■ TASK DETAILS: Every line from the beginning of the records below up to the one holding "R1: none -> 4.3k (GND, IN2)" should be quoted exactly; leave out the rest.

■ STORED DATA:
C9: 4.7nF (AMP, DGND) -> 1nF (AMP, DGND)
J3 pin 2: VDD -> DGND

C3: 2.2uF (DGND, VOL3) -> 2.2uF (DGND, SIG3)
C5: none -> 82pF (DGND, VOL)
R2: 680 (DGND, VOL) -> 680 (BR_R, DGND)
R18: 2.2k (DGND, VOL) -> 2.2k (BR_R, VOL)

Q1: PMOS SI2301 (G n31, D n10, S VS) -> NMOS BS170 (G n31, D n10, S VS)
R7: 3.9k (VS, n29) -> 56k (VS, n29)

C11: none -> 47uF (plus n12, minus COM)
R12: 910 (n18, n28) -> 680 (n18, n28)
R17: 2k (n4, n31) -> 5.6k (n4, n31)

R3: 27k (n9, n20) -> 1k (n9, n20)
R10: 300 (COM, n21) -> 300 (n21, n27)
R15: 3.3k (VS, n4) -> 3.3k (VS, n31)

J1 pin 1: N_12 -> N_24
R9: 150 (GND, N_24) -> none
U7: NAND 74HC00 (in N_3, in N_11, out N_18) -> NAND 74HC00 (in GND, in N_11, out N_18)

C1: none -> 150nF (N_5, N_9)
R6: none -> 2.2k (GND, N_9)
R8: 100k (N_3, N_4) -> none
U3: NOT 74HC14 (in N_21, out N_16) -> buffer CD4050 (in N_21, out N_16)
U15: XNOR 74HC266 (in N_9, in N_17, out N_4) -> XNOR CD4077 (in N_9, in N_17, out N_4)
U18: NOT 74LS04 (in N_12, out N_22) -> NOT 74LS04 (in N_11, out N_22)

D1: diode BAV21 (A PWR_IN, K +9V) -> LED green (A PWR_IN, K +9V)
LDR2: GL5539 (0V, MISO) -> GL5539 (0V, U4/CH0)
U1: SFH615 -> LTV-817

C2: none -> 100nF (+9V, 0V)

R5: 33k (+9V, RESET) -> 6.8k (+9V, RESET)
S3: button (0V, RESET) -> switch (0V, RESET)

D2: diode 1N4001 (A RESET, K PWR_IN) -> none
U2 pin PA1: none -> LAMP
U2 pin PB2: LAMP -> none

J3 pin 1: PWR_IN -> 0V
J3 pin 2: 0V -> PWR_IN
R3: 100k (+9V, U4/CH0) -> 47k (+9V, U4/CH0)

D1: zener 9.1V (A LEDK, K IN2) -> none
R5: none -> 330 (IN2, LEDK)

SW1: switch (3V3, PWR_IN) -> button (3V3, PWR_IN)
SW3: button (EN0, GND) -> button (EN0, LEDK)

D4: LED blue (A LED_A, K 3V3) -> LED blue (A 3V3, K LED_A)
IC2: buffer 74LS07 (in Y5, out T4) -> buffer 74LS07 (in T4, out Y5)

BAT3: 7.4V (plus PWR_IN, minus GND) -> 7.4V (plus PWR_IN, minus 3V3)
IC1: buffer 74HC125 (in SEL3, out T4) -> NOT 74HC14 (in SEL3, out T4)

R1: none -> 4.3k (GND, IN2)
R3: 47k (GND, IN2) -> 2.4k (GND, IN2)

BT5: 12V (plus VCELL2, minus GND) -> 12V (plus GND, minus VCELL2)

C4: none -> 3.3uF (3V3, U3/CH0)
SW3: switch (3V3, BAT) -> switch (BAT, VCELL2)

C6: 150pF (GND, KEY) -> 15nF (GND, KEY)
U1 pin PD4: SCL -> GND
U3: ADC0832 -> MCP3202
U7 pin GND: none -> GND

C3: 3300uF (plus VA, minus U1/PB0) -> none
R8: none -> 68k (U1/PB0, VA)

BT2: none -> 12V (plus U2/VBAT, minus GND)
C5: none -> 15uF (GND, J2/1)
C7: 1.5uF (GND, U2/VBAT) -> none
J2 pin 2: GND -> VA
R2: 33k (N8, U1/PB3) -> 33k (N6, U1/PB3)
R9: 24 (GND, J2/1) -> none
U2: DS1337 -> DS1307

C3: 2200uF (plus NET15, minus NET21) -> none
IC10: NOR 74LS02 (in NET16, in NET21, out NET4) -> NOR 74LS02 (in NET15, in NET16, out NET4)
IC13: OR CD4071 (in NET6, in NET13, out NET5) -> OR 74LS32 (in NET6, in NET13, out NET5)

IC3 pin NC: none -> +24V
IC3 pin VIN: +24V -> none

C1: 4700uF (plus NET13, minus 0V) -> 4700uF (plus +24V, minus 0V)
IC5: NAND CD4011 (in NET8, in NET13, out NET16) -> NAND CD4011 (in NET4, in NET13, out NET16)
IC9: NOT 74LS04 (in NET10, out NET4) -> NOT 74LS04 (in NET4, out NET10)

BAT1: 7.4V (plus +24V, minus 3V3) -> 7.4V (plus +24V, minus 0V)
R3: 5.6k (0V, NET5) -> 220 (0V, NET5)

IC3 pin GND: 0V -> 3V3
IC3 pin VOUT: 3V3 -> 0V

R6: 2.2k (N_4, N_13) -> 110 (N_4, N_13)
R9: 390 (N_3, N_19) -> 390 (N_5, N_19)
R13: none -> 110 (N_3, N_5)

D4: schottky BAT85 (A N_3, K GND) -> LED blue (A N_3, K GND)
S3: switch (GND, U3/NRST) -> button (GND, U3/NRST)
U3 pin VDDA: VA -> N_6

■ ANSWER SECTION:
C9: 4.7nF (AMP, DGND) -> 1nF (AMP, DGND)
J3 pin 2: VDD -> DGND

C3: 2.2uF (DGND, VOL3) -> 2.2uF (DGND, SIG3)
C5: none -> 82pF (DGND, VOL)
R2: 680 (DGND, VOL) -> 680 (BR_R, DGND)
R18: 2.2k (DGND, VOL) -> 2.2k (BR_R, VOL)

Q1: PMOS SI2301 (G n31, D n10, S VS) -> NMOS BS170 (G n31, D n10, S VS)
R7: 3.9k (VS, n29) -> 56k (VS, n29)

C11: none -> 47uF (plus n12, minus COM)
R12: 910 (n18, n28) -> 680 (n18, n28)
R17: 2k (n4, n31) -> 5.6k (n4, n31)

R3: 27k (n9, n20) -> 1k (n9, n20)
R10: 300 (COM, n21) -> 300 (n21, n27)
R15: 3.3k (VS, n4) -> 3.3k (VS, n31)

J1 pin 1: N_12 -> N_24
R9: 150 (GND, N_24) -> none
U7: NAND 74HC00 (in N_3, in N_11, out N_18) -> NAND 74HC00 (in GND, in N_11, out N_18)

C1: none -> 150nF (N_5, N_9)
R6: none -> 2.2k (GND, N_9)
R8: 100k (N_3, N_4) -> none
U3: NOT 74HC14 (in N_21, out N_16) -> buffer CD4050 (in N_21, out N_16)
U15: XNOR 74HC266 (in N_9, in N_17, out N_4) -> XNOR CD4077 (in N_9, in N_17, out N_4)
U18: NOT 74LS04 (in N_12, out N_22) -> NOT 74LS04 (in N_11, out N_22)

D1: diode BAV21 (A PWR_IN, K +9V) -> LED green (A PWR_IN, K +9V)
LDR2: GL5539 (0V, MISO) -> GL5539 (0V, U4/CH0)
U1: SFH615 -> LTV-817

C2: none -> 100nF (+9V, 0V)

R5: 33k (+9V, RESET) -> 6.8k (+9V, RESET)
S3: button (0V, RESET) -> switch (0V, RESET)

D2: diode 1N4001 (A RESET, K PWR_IN) -> none
U2 pin PA1: none -> LAMP
U2 pin PB2: LAMP -> none

J3 pin 1: PWR_IN -> 0V
J3 pin 2: 0V -> PWR_IN
R3: 100k (+9V, U4/CH0) -> 47k (+9V, U4/CH0)

D1: zener 9.1V (A LEDK, K IN2) -> none
R5: none -> 330 (IN2, LEDK)

SW1: switch (3V3, PWR_IN) -> button (3V3, PWR_IN)
SW3: button (EN0, GND) -> button (EN0, LEDK)

D4: LED blue (A LED_A, K 3V3) -> LED blue (A 3V3, K LED_A)
IC2: buffer 74LS07 (in Y5, out T4) -> buffer 74LS07 (in T4, out Y5)

BAT3: 7.4V (plus PWR_IN, minus GND) -> 7.4V (plus PWR_IN, minus 3V3)
IC1: buffer 74HC125 (in SEL3, out T4) -> NOT 74HC14 (in SEL3, out T4)

R1: none -> 4.3k (GND, IN2)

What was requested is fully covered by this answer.